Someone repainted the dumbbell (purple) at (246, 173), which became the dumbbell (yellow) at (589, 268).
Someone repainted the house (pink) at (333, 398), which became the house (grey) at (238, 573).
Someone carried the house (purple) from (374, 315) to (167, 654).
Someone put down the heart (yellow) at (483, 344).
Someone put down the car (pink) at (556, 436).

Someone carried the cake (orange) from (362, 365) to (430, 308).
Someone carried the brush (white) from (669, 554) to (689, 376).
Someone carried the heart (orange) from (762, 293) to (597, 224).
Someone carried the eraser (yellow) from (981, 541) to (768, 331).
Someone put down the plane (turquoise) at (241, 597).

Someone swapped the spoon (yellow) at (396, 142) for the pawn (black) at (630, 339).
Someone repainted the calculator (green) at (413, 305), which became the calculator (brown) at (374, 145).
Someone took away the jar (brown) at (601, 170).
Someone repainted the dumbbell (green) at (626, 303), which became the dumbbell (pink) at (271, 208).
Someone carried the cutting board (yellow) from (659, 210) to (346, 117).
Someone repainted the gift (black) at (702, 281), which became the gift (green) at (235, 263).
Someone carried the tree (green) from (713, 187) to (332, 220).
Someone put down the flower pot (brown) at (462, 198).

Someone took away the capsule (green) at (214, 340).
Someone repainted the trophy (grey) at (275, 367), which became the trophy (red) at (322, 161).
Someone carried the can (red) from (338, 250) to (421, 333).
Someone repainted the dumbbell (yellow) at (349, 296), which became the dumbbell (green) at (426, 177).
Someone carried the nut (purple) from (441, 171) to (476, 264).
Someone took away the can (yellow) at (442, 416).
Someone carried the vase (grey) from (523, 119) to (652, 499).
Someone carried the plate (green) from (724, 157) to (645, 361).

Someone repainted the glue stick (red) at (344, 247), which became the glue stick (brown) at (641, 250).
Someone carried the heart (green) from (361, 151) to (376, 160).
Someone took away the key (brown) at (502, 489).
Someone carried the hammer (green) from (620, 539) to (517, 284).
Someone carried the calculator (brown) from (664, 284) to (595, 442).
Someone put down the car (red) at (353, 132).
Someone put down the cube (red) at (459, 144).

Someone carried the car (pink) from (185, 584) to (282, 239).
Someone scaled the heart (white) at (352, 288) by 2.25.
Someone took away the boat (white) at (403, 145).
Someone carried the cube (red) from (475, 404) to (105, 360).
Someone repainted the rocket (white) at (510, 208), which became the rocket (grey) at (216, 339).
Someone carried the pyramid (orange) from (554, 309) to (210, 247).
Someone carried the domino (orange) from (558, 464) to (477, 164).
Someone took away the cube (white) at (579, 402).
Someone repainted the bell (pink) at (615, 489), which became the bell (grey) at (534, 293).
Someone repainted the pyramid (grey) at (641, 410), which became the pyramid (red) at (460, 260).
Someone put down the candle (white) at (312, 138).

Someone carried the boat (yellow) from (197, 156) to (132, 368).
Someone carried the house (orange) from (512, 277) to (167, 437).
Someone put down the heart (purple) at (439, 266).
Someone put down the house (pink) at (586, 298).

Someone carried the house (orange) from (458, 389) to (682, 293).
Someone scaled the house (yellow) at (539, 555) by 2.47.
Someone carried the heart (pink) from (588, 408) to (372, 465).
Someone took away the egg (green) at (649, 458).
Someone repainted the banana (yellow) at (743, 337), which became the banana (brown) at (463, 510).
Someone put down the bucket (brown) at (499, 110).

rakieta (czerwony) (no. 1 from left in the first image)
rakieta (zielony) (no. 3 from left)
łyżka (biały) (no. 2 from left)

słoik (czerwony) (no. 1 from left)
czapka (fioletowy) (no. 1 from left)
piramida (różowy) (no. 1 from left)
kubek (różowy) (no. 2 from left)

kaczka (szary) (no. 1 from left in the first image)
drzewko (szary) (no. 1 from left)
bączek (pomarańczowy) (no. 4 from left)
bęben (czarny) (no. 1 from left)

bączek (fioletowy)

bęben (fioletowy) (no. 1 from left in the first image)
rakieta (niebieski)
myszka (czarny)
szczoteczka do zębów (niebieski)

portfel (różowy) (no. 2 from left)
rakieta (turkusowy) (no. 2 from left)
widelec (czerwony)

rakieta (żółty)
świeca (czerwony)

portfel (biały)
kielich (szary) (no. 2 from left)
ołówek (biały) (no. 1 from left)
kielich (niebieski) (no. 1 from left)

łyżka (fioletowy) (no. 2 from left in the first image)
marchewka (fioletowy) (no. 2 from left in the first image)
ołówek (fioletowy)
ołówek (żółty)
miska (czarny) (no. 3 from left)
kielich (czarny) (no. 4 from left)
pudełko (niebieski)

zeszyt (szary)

## To do
Your output must be the lines of the material above, from the first through the line that contains "Someone put down the heart (yellow)", copied exactly. Include both endpoints and nothing else.

## Solution to this problem
Someone repainted the dumbbell (purple) at (246, 173), which became the dumbbell (yellow) at (589, 268).
Someone repainted the house (pink) at (333, 398), which became the house (grey) at (238, 573).
Someone carried the house (purple) from (374, 315) to (167, 654).
Someone put down the heart (yellow) at (483, 344).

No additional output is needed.